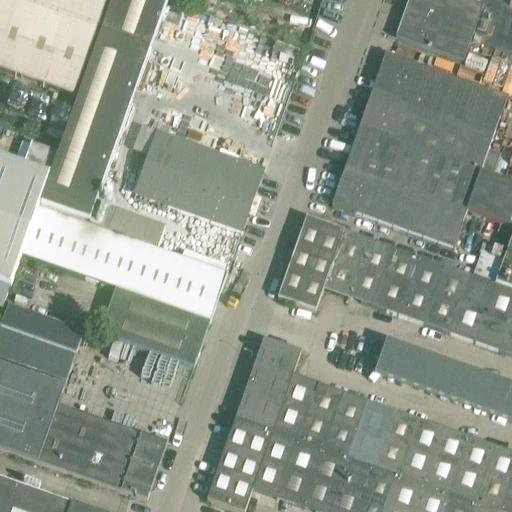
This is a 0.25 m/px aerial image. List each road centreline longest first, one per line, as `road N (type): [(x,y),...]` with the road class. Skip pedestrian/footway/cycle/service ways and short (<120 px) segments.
road 1 (unclassified): [(246,318),(359,0)]
road 2 (unclassified): [(327,347),(325,376),(511,439)]
road 3 (unclassified): [(511,381),(343,322),(327,347)]
road 4 (unclassified): [(178,511),(246,318)]
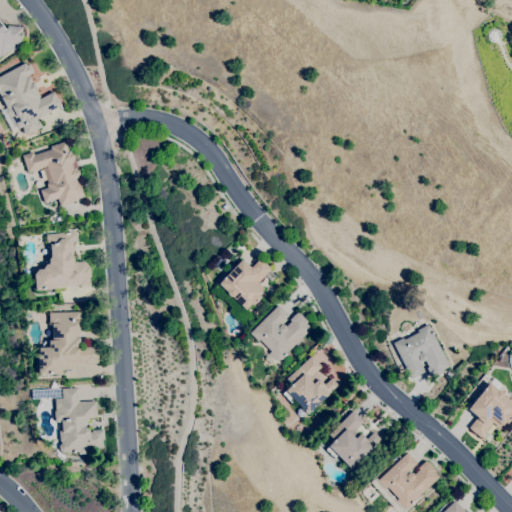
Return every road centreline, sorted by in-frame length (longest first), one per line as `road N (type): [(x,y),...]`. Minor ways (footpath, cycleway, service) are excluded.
road 1 (residential): [(511,509),(373,374),(313,273),(258,217),(207,145),(163,119),(97,125)]
road 2 (residential): [(34,0),(78,71),(112,192),(131,511)]
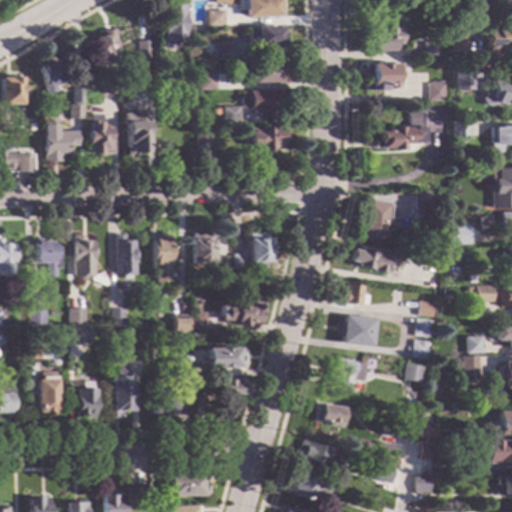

━━━━━━━━━━━━━━━━━━━━

▶ **TASK STATEMENT**
Convert all of the entries above into a JSON list of strings, one string per line, skipping blank lines and leaving out the pictures.

▶ **ANSWER TO THE TASK**
[
  "This is a 0.25 m/px aerial image. List each road centreline longest first, one per line, as `road N (type): [(x,y),...]` with the road class. Skip pedestrian/footway/cycle/service ways and short (<120 px) segments.",
  "road 1 (unclassified): [(246,318),(359,0)]",
  "road 2 (unclassified): [(327,347),(325,376),(511,439)]",
  "road 3 (unclassified): [(511,381),(343,322),(327,347)]",
  "road 4 (unclassified): [(178,511),(246,318)]",
  "Return every road centreline, sorted by in-frame length (longest first), one per line as `road N (type): [(x,y),...]`. Minor ways (footpath, cycleway, service) are excluded.",
  "road 1 (residential): [(511,509),(373,374),(313,273),(258,217),(207,145),(163,119),(97,125)]",
  "road 2 (residential): [(34,0),(78,71),(112,192),(131,511)]"
]